- [Instructions for the task]: Every line from the one containing "blue brush [504,353,544,413]" to the one containing "grey carton [651,132,698,200] -> none" in the records below, both included, must be set down exactly, and no other line.

- [Data to process]:
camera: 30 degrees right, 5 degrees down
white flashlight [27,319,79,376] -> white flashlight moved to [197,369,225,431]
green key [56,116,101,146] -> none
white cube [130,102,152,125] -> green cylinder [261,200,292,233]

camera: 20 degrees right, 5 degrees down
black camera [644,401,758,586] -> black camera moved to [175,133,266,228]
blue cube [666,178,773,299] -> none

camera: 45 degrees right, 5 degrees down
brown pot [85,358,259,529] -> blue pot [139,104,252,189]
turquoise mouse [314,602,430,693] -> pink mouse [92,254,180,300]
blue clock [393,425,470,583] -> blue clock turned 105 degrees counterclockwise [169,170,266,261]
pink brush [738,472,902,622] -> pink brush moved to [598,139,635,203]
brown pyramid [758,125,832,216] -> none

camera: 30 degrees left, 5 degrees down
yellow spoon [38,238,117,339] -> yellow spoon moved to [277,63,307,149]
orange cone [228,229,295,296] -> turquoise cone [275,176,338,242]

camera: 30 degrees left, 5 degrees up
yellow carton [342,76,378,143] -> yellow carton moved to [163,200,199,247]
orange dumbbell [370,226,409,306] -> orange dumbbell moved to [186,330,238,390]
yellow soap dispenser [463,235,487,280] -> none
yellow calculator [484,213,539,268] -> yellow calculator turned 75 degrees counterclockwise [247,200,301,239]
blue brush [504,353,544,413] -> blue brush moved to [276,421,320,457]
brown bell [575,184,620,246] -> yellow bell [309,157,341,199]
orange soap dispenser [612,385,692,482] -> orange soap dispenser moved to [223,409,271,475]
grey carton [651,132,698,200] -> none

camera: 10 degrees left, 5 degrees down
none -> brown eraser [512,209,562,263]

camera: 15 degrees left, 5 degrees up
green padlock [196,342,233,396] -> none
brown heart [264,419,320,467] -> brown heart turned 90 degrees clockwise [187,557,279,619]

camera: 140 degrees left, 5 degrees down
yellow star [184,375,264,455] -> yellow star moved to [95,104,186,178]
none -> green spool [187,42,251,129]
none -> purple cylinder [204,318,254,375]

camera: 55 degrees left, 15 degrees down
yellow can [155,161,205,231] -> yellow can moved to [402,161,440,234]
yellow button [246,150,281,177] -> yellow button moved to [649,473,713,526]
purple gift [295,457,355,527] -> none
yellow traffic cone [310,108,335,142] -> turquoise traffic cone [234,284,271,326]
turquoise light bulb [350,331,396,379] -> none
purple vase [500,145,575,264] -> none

- [Answer to the problem]:
blue brush [504,353,544,413] -> blue brush moved to [276,421,320,457]
brown bell [575,184,620,246] -> yellow bell [309,157,341,199]
orange soap dispenser [612,385,692,482] -> orange soap dispenser moved to [223,409,271,475]
grey carton [651,132,698,200] -> none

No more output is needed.